* **The input**:
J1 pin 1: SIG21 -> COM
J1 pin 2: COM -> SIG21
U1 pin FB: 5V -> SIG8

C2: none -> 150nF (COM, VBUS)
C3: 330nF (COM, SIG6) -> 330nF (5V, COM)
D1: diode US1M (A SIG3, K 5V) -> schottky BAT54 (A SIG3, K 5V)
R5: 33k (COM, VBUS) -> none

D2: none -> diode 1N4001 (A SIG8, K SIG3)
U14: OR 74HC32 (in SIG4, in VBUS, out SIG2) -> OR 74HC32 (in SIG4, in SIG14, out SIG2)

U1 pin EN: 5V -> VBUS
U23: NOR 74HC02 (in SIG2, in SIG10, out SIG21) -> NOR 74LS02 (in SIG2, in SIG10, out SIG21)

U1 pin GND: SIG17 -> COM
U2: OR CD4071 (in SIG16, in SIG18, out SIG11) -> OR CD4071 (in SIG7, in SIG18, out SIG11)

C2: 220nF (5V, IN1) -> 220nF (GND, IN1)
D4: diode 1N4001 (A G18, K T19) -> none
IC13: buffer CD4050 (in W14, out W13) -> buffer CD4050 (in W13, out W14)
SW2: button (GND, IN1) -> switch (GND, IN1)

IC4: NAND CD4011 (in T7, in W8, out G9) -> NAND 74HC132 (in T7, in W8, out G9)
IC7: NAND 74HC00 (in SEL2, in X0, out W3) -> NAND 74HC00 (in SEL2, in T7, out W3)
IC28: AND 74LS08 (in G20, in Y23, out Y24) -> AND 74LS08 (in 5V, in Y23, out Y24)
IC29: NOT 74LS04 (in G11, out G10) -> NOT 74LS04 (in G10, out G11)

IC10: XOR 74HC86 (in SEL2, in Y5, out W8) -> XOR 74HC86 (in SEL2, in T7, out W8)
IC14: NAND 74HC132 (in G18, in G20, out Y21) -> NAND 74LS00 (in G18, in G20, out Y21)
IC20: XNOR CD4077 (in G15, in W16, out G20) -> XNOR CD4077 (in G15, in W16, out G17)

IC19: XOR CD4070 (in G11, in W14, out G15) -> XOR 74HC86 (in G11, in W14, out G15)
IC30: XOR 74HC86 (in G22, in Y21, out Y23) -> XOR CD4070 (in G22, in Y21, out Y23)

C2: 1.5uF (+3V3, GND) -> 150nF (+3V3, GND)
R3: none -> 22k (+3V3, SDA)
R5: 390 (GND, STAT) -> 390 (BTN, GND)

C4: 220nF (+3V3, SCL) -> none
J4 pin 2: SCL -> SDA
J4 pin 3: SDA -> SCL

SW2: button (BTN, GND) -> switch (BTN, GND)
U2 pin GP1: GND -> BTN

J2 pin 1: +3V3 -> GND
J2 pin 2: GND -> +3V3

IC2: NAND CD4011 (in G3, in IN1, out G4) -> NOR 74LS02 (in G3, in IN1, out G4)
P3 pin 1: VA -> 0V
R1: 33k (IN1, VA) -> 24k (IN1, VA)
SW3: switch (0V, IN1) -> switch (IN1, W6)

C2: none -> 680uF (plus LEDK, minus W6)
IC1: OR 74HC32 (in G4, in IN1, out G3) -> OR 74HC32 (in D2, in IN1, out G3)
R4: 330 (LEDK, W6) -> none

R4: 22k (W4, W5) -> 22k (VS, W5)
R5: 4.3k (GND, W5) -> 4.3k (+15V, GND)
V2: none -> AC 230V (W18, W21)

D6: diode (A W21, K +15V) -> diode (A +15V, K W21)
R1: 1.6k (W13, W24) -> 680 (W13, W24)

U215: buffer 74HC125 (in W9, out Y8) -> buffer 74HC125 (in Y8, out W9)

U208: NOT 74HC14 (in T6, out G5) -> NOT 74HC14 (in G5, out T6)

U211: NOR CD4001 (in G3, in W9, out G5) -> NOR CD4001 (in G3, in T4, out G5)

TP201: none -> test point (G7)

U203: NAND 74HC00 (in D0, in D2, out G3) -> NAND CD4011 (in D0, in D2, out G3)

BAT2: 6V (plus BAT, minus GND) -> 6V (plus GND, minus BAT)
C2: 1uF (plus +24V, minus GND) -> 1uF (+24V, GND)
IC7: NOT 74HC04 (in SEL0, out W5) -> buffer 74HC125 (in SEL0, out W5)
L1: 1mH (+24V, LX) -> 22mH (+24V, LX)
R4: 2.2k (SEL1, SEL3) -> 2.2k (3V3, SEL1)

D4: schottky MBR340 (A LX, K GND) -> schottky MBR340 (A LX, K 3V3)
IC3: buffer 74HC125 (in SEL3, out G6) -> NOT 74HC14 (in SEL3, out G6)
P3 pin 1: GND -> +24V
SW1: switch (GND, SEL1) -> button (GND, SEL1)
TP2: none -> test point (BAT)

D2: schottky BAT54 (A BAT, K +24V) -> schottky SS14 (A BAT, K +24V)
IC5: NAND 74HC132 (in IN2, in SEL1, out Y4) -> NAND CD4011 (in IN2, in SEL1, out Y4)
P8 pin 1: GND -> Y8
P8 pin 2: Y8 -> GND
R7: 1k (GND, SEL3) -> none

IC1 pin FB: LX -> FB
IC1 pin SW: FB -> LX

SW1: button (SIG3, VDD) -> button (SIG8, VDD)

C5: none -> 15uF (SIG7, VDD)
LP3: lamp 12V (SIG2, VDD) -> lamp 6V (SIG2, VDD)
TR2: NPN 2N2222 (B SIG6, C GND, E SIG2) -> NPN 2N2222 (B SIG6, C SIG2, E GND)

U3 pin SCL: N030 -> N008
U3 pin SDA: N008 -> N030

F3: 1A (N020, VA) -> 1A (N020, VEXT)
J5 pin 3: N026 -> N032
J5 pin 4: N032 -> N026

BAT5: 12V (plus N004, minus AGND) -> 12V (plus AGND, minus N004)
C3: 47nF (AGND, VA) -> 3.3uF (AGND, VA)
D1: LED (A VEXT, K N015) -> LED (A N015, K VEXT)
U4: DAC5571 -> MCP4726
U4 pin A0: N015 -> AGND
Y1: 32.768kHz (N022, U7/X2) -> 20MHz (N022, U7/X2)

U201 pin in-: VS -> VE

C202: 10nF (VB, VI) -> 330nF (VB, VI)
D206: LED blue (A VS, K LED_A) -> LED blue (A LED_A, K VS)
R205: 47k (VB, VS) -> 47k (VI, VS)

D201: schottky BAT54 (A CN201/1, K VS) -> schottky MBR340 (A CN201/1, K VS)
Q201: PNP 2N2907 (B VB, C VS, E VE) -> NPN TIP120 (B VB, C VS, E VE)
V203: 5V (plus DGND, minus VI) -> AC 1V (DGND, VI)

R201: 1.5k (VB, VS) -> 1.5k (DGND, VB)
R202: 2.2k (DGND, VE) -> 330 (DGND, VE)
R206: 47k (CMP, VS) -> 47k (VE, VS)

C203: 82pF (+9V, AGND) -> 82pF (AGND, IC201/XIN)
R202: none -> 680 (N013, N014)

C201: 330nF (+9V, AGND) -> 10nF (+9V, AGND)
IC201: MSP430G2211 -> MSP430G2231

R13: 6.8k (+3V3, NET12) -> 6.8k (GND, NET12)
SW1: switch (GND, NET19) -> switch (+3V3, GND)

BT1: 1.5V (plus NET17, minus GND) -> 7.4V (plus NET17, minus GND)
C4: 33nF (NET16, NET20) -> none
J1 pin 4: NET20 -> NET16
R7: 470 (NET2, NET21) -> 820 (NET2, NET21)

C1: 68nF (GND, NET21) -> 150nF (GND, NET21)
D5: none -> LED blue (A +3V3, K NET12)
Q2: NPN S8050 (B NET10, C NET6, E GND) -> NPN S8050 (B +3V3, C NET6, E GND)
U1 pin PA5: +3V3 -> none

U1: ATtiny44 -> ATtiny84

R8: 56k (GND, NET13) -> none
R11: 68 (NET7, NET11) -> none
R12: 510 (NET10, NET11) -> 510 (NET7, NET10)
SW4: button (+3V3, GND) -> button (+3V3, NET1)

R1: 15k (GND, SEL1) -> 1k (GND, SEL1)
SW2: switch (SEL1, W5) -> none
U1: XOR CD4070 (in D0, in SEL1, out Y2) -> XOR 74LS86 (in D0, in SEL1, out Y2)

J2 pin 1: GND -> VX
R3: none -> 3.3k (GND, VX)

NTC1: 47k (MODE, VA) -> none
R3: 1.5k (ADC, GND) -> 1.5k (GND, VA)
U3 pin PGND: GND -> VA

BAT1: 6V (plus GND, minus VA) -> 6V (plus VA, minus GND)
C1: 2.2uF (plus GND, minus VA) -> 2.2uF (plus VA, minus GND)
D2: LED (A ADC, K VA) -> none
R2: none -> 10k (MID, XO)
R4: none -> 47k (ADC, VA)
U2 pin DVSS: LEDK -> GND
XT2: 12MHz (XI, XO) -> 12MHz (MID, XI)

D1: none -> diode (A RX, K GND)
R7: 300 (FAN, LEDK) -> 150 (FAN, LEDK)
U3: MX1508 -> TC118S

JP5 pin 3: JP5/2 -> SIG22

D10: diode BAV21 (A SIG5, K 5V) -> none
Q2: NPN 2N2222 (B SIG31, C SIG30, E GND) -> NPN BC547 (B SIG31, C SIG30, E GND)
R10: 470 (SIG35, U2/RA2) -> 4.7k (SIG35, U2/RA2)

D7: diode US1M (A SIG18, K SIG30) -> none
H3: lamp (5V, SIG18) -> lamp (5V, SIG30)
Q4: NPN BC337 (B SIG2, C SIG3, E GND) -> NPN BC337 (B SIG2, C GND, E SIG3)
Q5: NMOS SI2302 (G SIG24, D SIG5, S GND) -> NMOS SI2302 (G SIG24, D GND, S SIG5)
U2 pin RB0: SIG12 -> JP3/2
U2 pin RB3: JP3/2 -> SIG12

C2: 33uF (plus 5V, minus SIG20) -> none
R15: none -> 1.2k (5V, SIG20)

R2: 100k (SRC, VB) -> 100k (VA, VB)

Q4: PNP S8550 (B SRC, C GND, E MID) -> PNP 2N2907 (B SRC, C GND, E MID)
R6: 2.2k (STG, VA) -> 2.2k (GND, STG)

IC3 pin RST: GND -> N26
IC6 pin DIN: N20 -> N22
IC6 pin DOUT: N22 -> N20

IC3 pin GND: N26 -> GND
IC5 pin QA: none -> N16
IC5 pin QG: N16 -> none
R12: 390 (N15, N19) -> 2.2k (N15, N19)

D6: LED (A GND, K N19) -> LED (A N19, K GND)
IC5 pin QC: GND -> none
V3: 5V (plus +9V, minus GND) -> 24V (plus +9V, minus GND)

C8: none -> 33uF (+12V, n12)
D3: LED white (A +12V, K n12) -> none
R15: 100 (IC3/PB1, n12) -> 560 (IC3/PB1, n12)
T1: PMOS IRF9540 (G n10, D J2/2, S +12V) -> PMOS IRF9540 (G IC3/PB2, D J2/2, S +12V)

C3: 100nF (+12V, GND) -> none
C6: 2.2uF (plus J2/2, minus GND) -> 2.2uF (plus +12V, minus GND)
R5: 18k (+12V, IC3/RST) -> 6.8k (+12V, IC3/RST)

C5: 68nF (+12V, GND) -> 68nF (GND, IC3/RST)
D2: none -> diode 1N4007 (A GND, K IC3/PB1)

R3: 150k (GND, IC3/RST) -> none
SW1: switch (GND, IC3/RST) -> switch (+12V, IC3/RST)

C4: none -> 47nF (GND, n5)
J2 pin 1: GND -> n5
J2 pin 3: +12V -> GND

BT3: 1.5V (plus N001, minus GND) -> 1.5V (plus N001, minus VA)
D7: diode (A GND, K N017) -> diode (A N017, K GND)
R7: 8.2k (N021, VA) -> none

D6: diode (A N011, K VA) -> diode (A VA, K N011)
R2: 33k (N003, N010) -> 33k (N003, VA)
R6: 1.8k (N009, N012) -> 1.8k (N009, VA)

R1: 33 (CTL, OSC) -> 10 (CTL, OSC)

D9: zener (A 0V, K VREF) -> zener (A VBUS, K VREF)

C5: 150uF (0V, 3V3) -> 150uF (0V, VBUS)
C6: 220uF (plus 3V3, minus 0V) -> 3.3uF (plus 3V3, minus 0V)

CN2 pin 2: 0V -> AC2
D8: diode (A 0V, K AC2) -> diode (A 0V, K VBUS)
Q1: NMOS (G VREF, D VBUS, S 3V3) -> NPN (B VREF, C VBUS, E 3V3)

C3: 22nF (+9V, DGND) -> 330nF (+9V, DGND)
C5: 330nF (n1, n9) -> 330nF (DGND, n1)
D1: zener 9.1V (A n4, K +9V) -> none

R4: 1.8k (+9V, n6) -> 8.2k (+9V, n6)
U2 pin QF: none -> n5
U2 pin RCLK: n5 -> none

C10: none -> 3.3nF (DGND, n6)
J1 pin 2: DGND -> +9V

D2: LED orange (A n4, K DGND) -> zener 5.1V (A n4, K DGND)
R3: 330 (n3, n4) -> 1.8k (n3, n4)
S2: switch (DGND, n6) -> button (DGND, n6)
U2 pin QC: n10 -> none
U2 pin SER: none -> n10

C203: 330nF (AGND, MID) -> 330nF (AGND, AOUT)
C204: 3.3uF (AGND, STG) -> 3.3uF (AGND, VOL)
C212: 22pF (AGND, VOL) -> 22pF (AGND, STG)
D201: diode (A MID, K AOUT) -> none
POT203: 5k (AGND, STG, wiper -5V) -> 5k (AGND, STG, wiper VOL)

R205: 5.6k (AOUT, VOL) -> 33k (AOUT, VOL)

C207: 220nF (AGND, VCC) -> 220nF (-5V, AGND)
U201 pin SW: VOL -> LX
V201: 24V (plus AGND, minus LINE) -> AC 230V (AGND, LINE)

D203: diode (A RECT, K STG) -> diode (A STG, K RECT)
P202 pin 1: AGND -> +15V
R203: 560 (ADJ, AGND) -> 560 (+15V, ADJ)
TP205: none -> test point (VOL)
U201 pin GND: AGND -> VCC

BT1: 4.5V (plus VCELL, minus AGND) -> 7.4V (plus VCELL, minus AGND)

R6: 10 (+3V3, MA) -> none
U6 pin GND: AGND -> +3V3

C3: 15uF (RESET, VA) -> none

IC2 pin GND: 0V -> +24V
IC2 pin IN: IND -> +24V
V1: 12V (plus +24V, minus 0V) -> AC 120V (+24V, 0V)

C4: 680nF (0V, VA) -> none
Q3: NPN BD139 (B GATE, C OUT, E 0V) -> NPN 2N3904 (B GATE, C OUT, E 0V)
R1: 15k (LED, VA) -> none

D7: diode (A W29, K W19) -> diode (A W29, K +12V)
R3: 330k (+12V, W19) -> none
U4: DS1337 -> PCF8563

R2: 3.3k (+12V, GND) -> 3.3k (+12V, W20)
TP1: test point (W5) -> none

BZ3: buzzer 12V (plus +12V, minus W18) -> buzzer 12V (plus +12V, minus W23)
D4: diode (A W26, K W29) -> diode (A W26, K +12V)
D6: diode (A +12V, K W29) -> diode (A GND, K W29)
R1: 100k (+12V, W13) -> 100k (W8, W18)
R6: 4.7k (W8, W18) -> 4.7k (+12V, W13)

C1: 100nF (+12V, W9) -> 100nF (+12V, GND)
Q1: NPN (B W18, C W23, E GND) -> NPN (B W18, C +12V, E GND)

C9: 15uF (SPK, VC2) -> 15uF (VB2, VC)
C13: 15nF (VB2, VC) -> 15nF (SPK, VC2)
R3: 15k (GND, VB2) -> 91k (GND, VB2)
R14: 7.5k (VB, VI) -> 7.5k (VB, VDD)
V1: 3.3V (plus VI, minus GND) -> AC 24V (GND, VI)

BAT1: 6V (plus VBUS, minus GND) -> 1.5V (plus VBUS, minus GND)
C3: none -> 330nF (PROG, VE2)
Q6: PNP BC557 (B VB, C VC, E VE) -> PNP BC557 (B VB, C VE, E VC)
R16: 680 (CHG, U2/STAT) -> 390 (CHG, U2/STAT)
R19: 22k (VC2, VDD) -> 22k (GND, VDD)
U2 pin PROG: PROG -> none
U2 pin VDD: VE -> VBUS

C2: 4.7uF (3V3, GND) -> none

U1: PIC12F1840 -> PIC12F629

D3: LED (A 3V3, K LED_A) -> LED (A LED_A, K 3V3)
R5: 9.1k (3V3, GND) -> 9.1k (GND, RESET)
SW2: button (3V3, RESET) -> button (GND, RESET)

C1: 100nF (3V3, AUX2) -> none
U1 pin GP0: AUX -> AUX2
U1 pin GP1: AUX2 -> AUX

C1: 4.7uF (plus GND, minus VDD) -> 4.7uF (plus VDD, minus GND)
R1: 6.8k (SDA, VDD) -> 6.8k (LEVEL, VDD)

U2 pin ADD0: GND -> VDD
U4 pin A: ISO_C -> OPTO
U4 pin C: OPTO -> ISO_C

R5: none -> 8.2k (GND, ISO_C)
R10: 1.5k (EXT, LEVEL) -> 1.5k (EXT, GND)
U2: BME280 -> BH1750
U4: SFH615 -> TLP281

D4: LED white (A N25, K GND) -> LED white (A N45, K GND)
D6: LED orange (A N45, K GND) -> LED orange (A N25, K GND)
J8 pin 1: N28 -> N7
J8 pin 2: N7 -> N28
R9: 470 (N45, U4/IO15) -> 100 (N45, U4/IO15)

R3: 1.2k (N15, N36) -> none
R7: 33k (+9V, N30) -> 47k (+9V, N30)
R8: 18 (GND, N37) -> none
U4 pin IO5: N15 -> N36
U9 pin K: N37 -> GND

* **What this task involves**: What lines above hold the word "LEVEL"? Pull each one out.

* **Answer area**:
R1: 6.8k (SDA, VDD) -> 6.8k (LEVEL, VDD)
R10: 1.5k (EXT, LEVEL) -> 1.5k (EXT, GND)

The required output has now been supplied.